▶ [Task]: Could you return every line of the records below that contains the word "hammer"?

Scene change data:
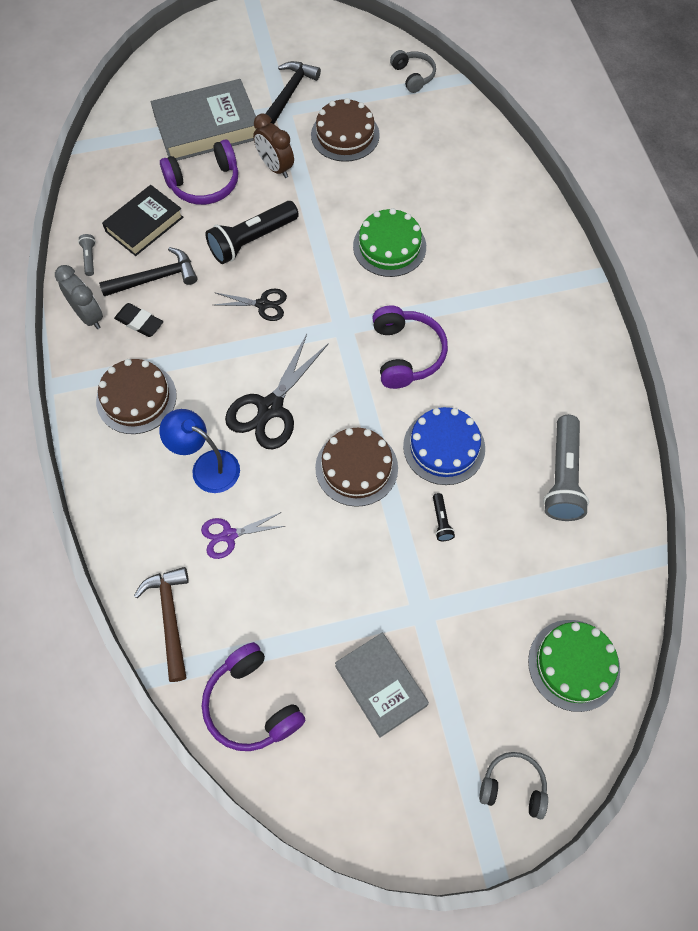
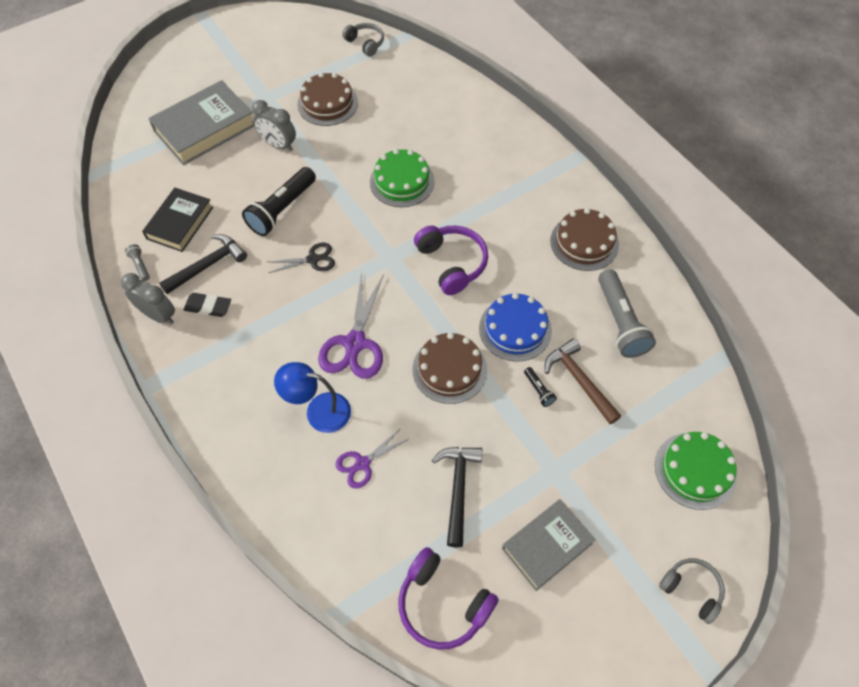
camera: 20 degrees left, 5 degrees down
brown cake [96,359,177,434] -> brown cake moved to [550,208,619,271]
brown hammer [134,567,189,682] -> brown hammer moved to [545,338,621,424]
purple headphones [160,140,238,205] -> none
black scissors [225,334,329,449] -> purple scissors [318,272,384,379]
brown clock [253,113,294,178] -> grey clock [252,100,296,151]
black hammer [265,61,321,124] -> black hammer moved to [432,447,482,547]
grey book [335,633,429,738] -> grey book turned 75 degrees counterclockwise [502,499,596,591]
grey headphones [479,752,548,820] -> grey headphones turned 45 degrees clockwise [659,558,725,624]

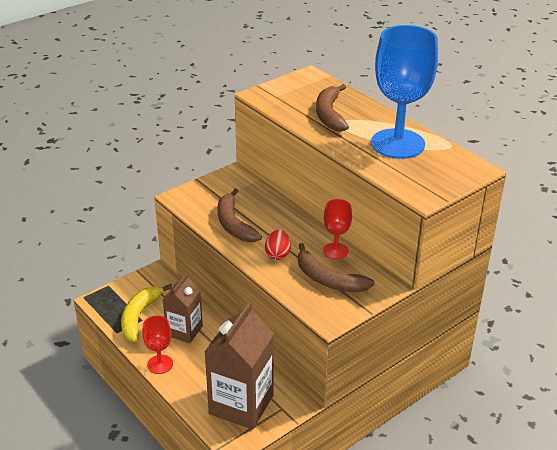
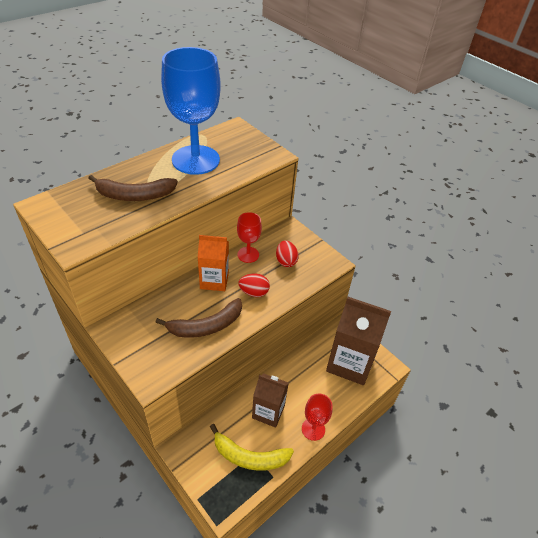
camera: 95 degrees left, 10 degrees up
brown banana [298,243,375,293] -> red egg [276,240,299,267]
none -> orange carton [197,235,229,291]

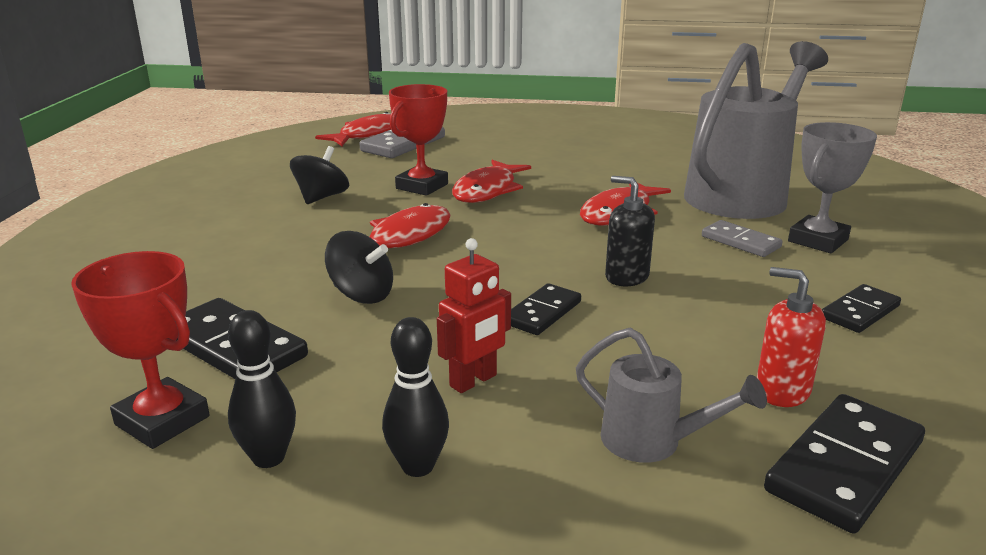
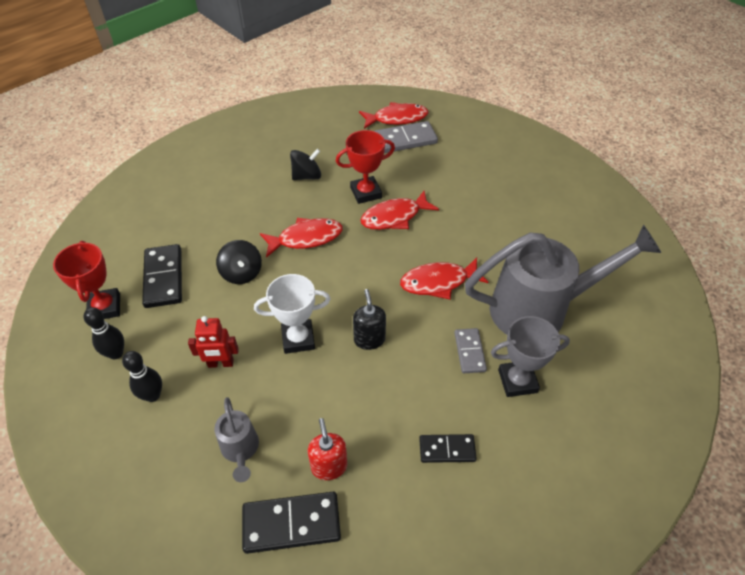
camera: 40 degrees right, 25 degrees up
black domino [511,283,581,335] -> white trophy [254,274,331,354]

▶ [Finished exercise]:
brown hammer [134,567,189,682] -> brown hammer moved to [545,338,621,424]
black hammer [265,61,321,124] -> black hammer moved to [432,447,482,547]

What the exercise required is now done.